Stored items
===============

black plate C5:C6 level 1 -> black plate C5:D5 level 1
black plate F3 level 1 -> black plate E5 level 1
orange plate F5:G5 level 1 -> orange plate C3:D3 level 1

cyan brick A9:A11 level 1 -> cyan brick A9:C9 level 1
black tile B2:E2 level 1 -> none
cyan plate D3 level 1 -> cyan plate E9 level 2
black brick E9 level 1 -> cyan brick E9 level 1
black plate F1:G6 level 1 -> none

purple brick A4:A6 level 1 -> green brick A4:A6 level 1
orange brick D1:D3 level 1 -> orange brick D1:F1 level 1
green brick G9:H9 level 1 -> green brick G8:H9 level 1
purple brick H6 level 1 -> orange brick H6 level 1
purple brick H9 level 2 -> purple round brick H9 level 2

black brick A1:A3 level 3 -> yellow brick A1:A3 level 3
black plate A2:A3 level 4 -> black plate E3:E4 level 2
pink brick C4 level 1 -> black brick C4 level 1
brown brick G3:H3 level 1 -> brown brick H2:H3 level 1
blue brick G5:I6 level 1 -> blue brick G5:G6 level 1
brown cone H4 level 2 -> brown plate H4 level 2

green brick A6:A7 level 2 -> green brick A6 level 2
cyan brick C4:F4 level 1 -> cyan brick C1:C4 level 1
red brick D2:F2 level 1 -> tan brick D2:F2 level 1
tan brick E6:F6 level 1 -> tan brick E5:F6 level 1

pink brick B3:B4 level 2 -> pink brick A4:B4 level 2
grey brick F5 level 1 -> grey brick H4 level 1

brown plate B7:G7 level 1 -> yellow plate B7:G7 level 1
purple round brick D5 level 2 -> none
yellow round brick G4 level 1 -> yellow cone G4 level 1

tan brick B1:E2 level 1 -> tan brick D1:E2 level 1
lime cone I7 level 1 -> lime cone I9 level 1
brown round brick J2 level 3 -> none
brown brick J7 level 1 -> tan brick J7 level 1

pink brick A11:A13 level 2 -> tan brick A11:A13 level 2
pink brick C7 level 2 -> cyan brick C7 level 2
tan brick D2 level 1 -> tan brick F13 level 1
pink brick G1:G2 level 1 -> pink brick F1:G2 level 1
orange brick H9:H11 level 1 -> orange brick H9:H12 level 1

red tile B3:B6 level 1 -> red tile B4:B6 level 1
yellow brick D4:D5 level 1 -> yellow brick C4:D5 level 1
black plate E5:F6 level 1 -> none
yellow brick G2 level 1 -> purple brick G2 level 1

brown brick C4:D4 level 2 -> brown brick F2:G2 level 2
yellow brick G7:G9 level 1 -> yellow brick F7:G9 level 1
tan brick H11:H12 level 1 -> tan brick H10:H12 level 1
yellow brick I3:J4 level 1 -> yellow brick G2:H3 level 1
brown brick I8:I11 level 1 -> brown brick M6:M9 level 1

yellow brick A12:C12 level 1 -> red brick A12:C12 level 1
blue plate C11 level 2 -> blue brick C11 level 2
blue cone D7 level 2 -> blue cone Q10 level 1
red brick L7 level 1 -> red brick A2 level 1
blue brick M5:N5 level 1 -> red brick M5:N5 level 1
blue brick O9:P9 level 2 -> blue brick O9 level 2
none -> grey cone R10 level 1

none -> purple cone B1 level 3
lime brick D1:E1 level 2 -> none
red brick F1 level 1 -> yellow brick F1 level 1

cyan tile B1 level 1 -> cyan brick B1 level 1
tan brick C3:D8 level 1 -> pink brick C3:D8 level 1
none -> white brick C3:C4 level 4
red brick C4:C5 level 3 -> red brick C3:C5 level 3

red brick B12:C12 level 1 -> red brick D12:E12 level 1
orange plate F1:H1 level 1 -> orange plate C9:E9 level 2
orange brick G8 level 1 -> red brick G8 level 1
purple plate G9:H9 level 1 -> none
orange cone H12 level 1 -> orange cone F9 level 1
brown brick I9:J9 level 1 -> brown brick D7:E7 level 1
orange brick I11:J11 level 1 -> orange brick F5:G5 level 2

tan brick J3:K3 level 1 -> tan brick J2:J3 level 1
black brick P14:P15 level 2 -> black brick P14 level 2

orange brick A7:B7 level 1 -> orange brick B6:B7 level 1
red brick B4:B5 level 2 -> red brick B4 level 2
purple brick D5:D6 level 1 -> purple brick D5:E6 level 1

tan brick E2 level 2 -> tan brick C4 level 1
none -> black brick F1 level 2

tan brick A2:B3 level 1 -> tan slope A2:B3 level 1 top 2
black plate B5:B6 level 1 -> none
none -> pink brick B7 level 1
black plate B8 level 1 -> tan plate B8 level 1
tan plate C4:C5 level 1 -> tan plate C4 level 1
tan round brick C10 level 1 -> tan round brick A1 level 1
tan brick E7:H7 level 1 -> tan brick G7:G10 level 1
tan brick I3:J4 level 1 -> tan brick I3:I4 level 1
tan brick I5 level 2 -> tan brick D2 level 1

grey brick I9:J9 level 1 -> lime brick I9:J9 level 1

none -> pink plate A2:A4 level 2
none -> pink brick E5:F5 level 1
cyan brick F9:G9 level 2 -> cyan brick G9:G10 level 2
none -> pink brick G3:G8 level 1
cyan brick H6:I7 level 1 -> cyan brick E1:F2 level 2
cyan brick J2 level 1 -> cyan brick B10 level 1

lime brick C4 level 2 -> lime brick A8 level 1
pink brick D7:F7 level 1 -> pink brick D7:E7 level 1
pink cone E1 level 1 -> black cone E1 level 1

===============

The entries above hold the needed span. Transcribe exactly the lines from the one with "green brick A6:A7" to the one with "brown brick J7", both included.

* Expected answer *
green brick A6:A7 level 2 -> green brick A6 level 2
cyan brick C4:F4 level 1 -> cyan brick C1:C4 level 1
red brick D2:F2 level 1 -> tan brick D2:F2 level 1
tan brick E6:F6 level 1 -> tan brick E5:F6 level 1

pink brick B3:B4 level 2 -> pink brick A4:B4 level 2
grey brick F5 level 1 -> grey brick H4 level 1

brown plate B7:G7 level 1 -> yellow plate B7:G7 level 1
purple round brick D5 level 2 -> none
yellow round brick G4 level 1 -> yellow cone G4 level 1

tan brick B1:E2 level 1 -> tan brick D1:E2 level 1
lime cone I7 level 1 -> lime cone I9 level 1
brown round brick J2 level 3 -> none
brown brick J7 level 1 -> tan brick J7 level 1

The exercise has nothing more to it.